**TASK GOAL**. Return a copy of every line in the records that includes the word "orange".

[Spatial reasoning data]
▼
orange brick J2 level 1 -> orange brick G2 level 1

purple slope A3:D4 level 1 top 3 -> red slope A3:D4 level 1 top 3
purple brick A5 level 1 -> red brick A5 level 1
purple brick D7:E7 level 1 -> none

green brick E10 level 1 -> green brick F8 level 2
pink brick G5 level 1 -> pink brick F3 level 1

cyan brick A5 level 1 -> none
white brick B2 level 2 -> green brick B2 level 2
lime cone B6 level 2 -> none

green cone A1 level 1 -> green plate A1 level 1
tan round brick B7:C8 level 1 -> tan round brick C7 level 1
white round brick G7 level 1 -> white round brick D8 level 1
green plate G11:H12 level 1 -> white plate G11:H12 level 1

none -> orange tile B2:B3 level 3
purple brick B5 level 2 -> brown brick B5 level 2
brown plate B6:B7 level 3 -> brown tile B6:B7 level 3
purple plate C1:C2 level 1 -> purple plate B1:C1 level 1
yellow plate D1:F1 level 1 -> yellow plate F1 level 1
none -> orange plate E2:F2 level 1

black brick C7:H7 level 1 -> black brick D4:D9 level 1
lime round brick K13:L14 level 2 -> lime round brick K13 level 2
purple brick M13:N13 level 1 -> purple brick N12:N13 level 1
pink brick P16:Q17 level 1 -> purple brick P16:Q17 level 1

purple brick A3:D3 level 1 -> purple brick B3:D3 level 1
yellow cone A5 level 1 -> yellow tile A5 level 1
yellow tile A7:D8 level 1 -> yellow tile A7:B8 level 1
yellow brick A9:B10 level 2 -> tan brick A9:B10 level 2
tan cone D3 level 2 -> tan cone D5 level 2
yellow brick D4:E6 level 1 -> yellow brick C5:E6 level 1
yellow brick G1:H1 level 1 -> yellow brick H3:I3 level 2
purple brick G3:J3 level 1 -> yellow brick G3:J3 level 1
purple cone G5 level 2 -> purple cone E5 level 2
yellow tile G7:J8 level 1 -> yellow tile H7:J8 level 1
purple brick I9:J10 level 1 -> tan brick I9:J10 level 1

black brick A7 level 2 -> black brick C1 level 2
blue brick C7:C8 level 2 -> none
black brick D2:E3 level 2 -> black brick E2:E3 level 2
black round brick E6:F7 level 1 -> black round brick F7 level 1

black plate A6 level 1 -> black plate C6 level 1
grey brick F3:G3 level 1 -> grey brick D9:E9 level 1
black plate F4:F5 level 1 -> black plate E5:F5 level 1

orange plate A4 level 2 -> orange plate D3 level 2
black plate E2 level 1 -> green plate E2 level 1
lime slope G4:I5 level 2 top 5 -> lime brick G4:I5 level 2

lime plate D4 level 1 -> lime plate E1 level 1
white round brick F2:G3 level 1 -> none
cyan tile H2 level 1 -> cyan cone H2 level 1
▲
**RESULT OF THE EXERCISE**.
orange brick J2 level 1 -> orange brick G2 level 1
none -> orange tile B2:B3 level 3
none -> orange plate E2:F2 level 1
orange plate A4 level 2 -> orange plate D3 level 2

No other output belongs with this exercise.